[[ Data extract open ]]

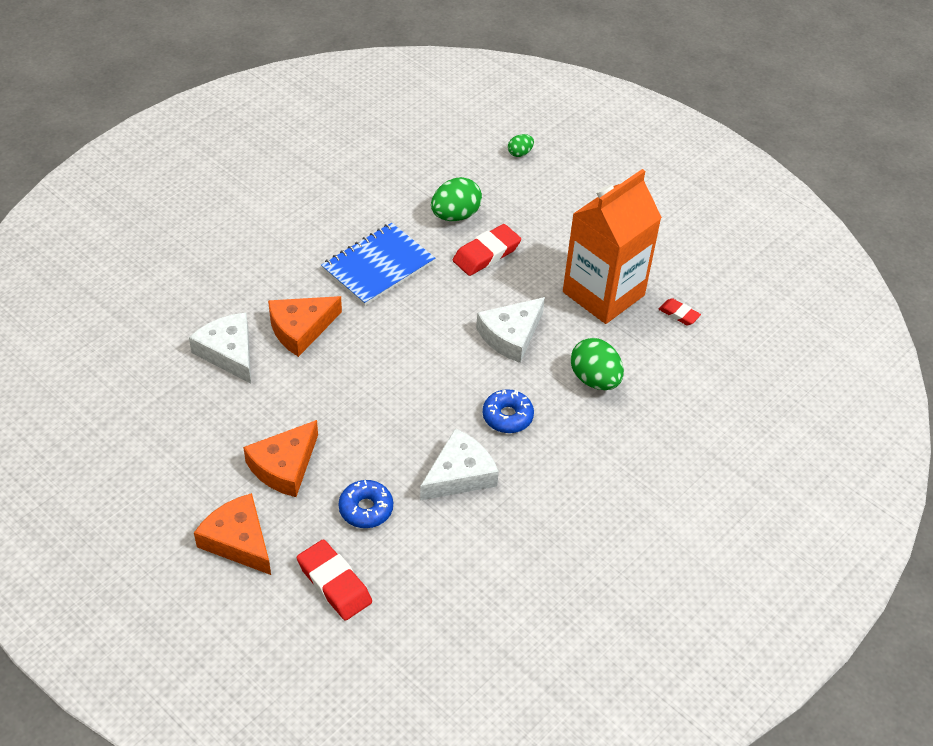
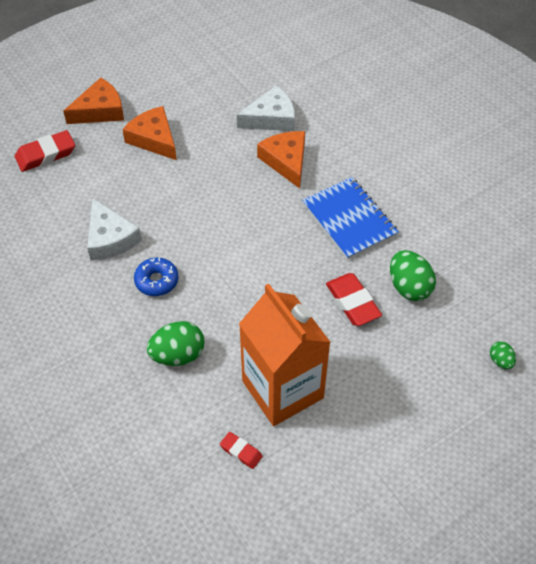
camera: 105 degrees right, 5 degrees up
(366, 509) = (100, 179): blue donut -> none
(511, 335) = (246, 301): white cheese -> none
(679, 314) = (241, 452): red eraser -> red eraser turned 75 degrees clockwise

[[ Data extract closed ]]

▶ **Problem description**: Across the whole listing, reproduce each line verbatim and exclude every picture.

▶ **Solved exercise**:
camera: 105 degrees right, 5 degrees up
(366, 509) = (100, 179): blue donut -> none
(511, 335) = (246, 301): white cheese -> none
(679, 314) = (241, 452): red eraser -> red eraser turned 75 degrees clockwise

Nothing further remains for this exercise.